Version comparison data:
╭──

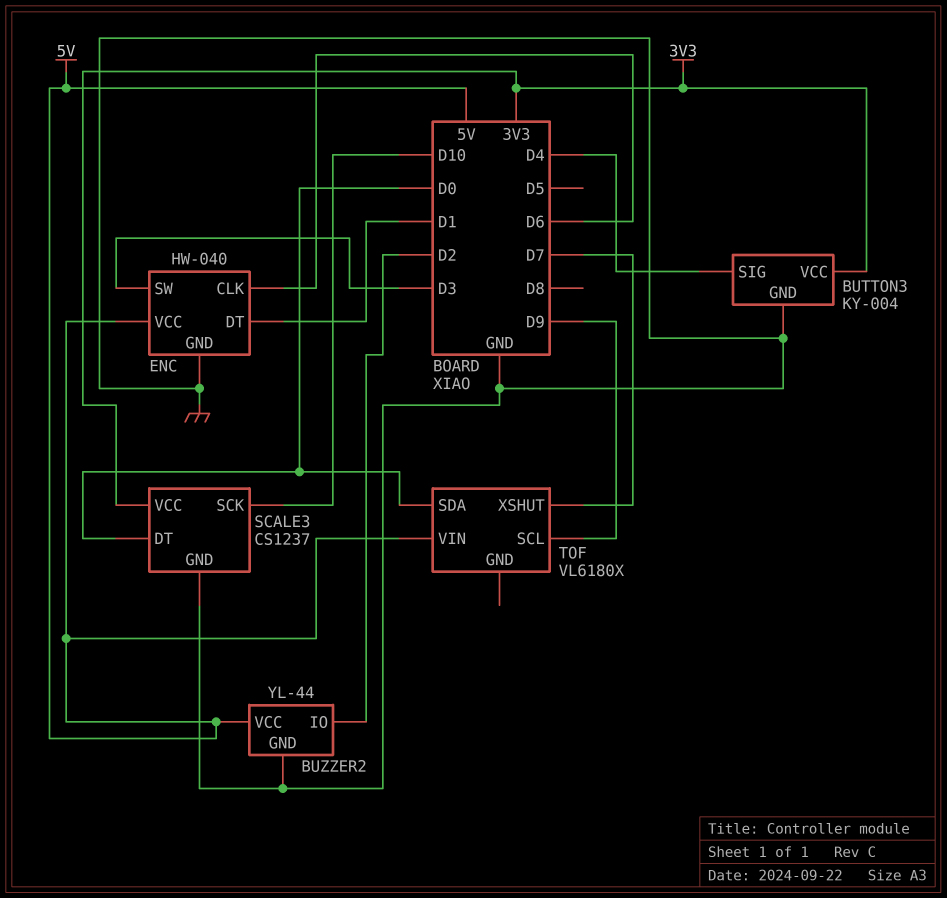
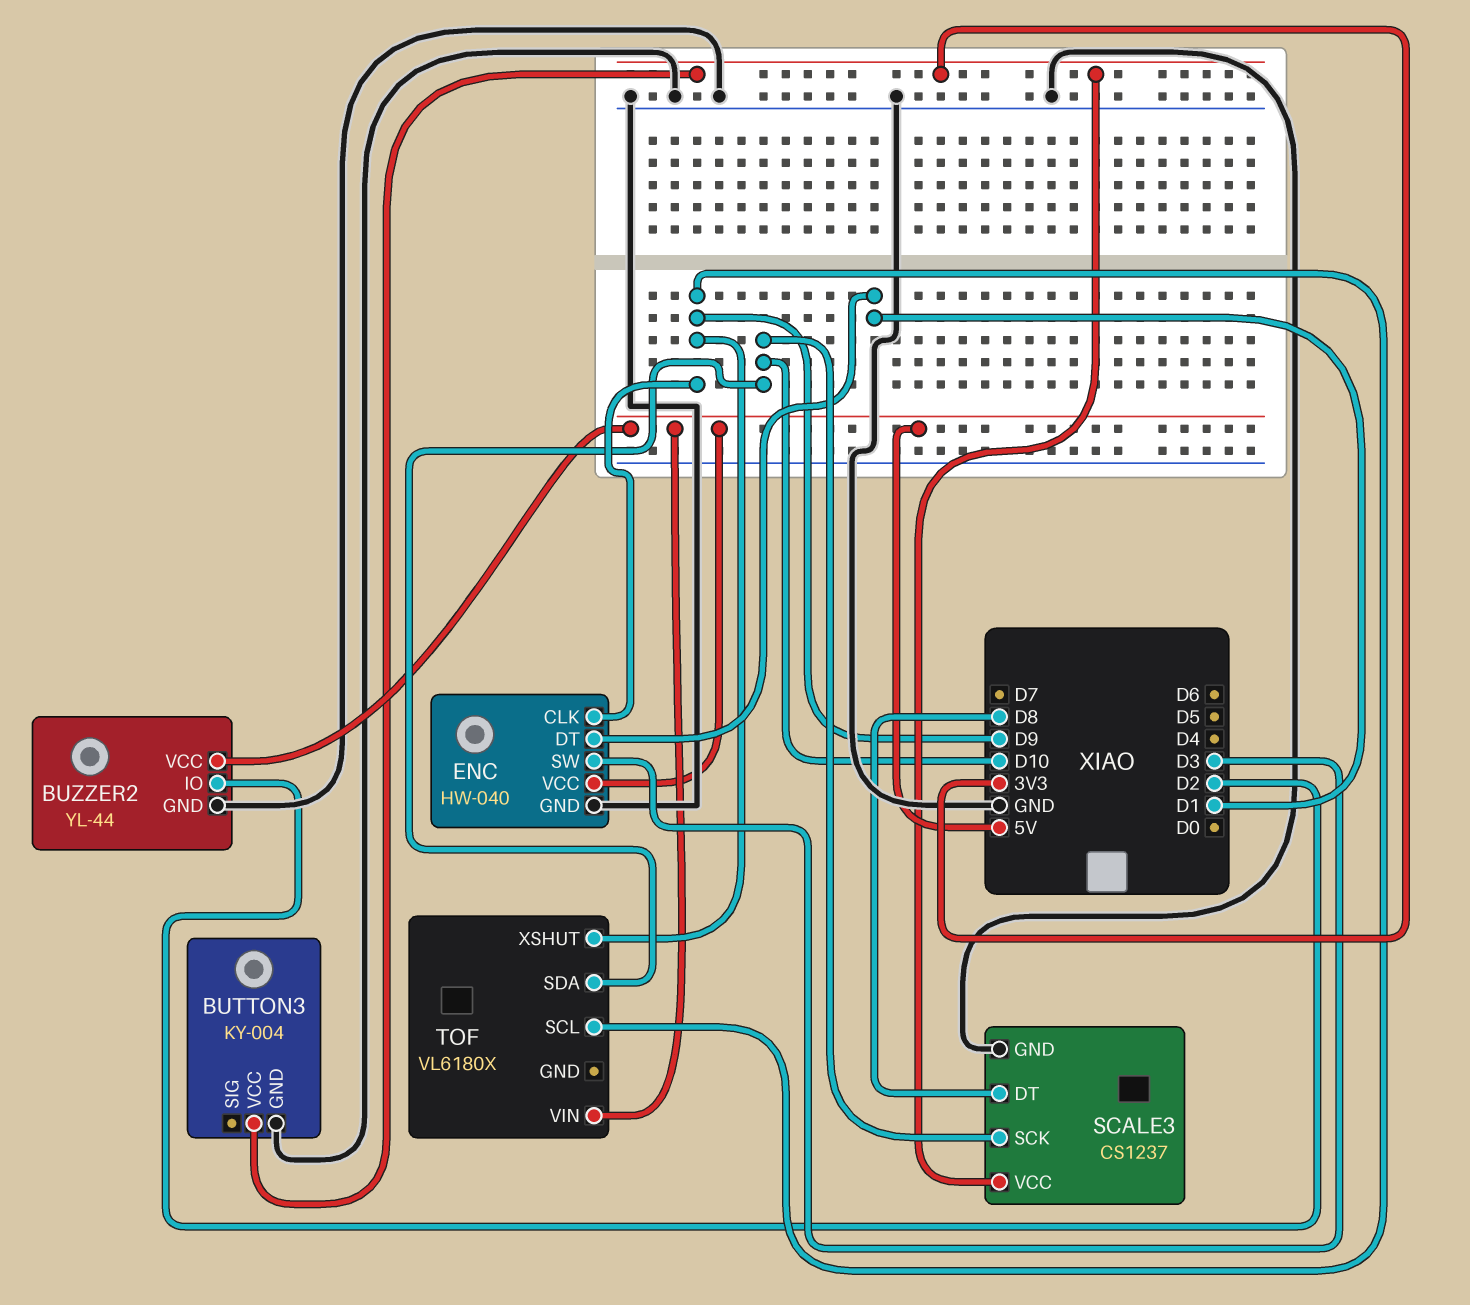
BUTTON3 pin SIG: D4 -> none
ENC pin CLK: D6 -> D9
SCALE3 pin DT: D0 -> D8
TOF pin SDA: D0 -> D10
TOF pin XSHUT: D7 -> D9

╰──

Exercise instructions> Set each line of the records down again exactly as it reads. Omit the pictures.

Response box>
BUTTON3 pin SIG: D4 -> none
ENC pin CLK: D6 -> D9
SCALE3 pin DT: D0 -> D8
TOF pin SDA: D0 -> D10
TOF pin XSHUT: D7 -> D9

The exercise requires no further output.